◆ WHAT THE TASK REQUIRES
Among the lines below, copy each one in which "dark" appears.

Data extracted from a collection
◇ ◇ ◇ ◇ ◇ ◇ ◇

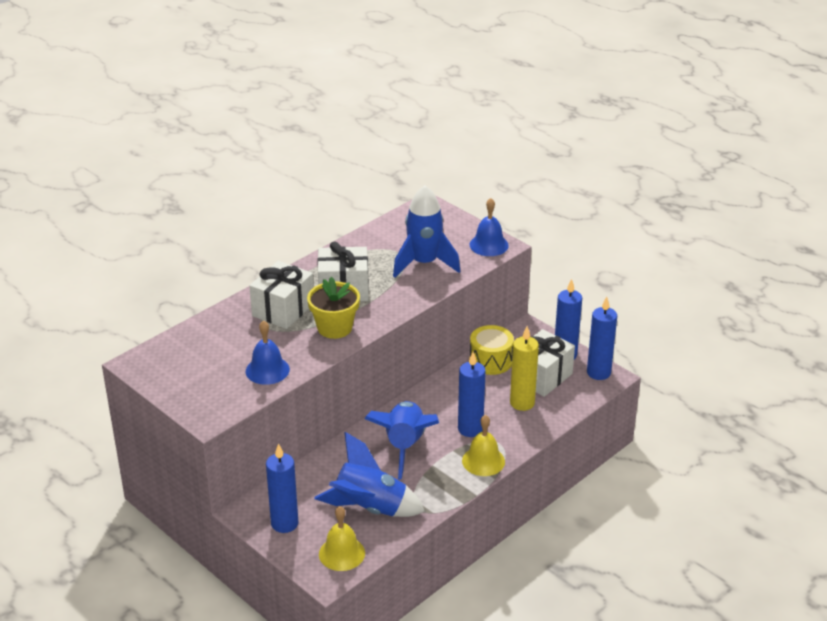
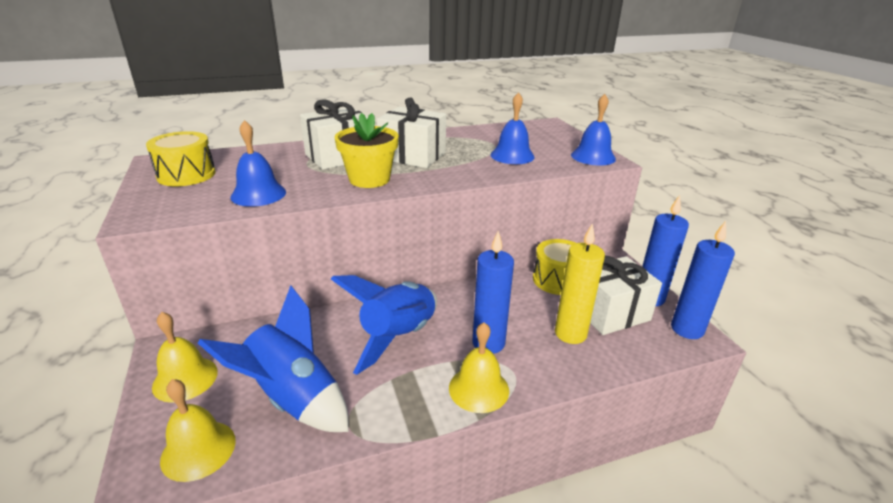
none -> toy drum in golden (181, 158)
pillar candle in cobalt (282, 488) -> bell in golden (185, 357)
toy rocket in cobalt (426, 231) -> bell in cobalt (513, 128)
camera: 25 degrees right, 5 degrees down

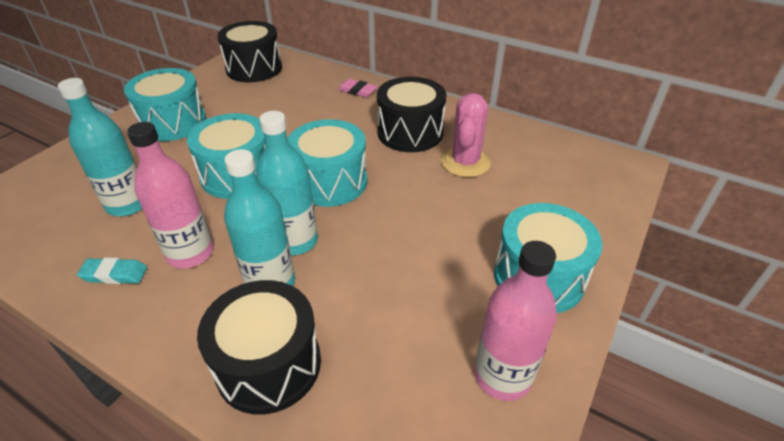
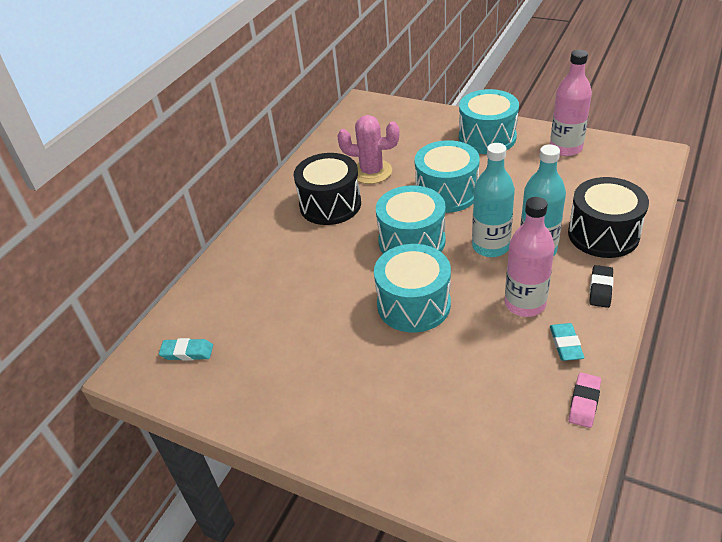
flask in teal (100, 147) -> none
none -> pencil eraser in jet-black (601, 286)
toy drum in teal (165, 104) -> toy drum in teal (447, 176), move
pencil eraser in rosy (358, 88) -> pencil eraser in rosy (585, 400), move
toy drum in jet-black (249, 51) -> pencil eraser in teal (186, 349)
camera: 90 degrees left, 0 degrees up

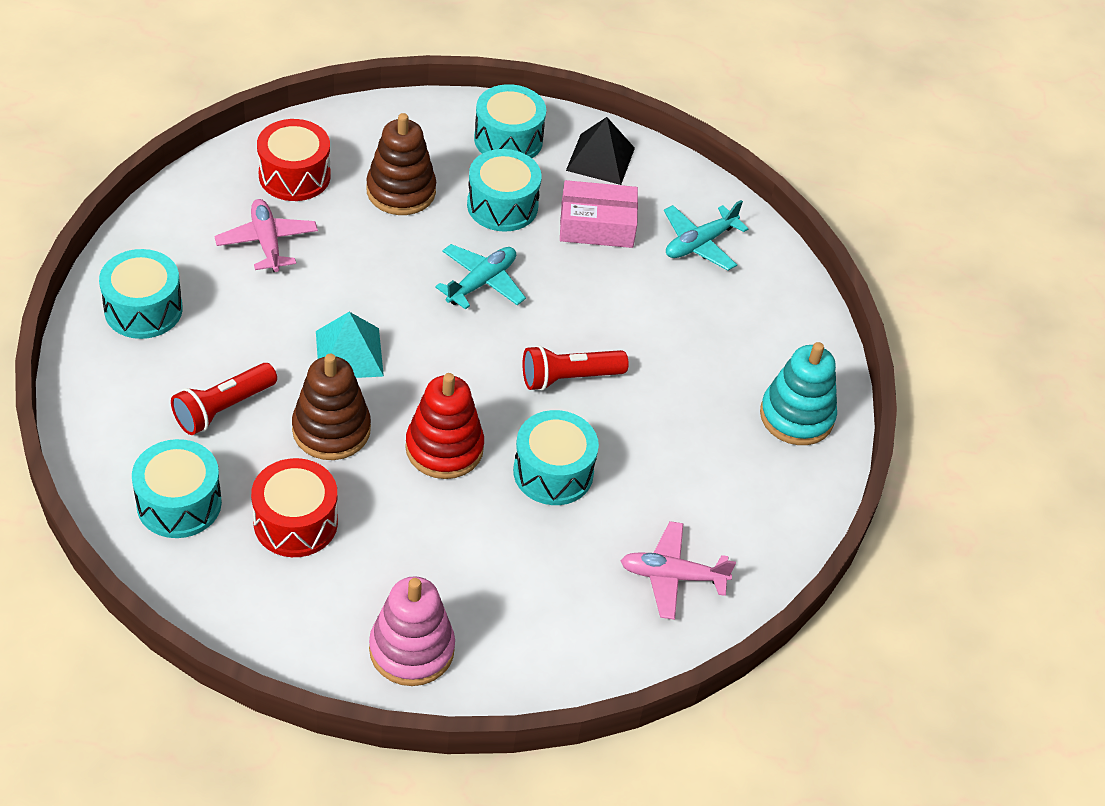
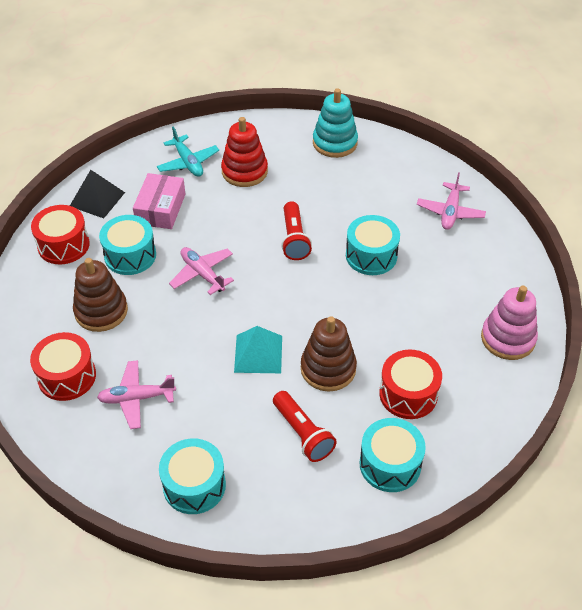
ring stacker in scarlet (444, 426) -> ring stacker in scarlet (244, 152), move
toy plane in teal (480, 277) -> toy plane in rosy (201, 271)
toy drum in teal (510, 121) -> toy drum in scarlet (60, 235)
camera: 75 degrees left, 0 degrees up

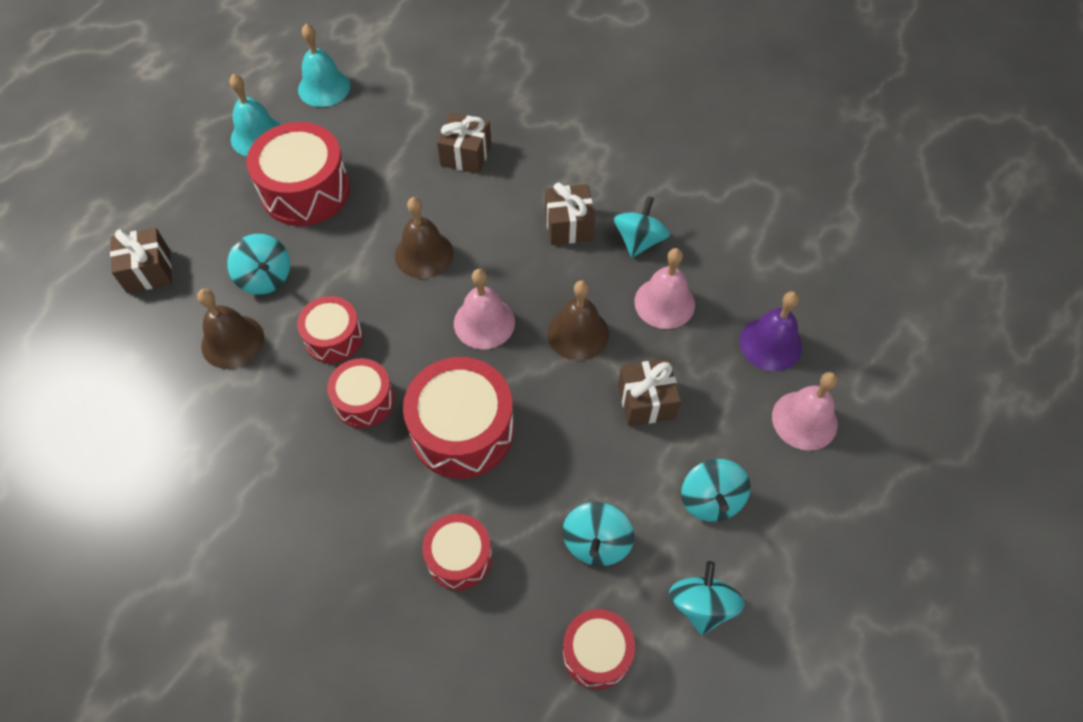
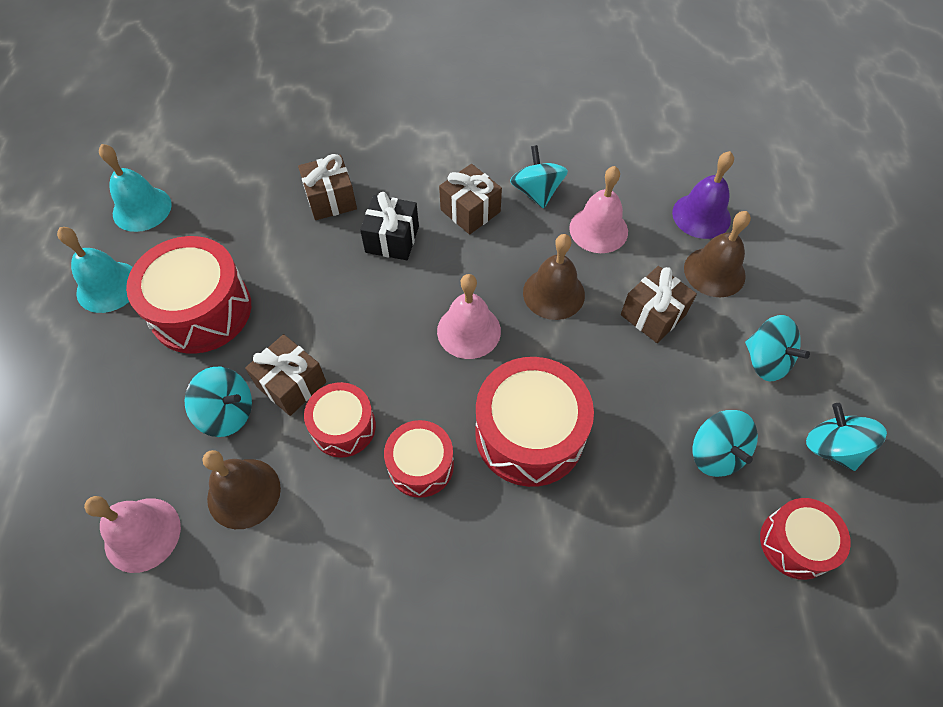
toy drum in scarlet (457, 552) -> none
none -> wrapped gift in jet-black (389, 226)
wrapped gift in dark brown (141, 260) -> wrapped gift in dark brown (285, 375), move
bell in dark brown (424, 238) -> bell in dark brown (717, 254), move
bell in rosy (805, 411) -> bell in rosy (132, 534), move
camera: 35 degrees left, 0 degrees up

◇ ◇ ◇ ◇ ◇ ◇ ◇

◆ YOUR RESPONSE
wrapped gift in dark brown (141, 260) -> wrapped gift in dark brown (285, 375), move
bell in dark brown (424, 238) -> bell in dark brown (717, 254), move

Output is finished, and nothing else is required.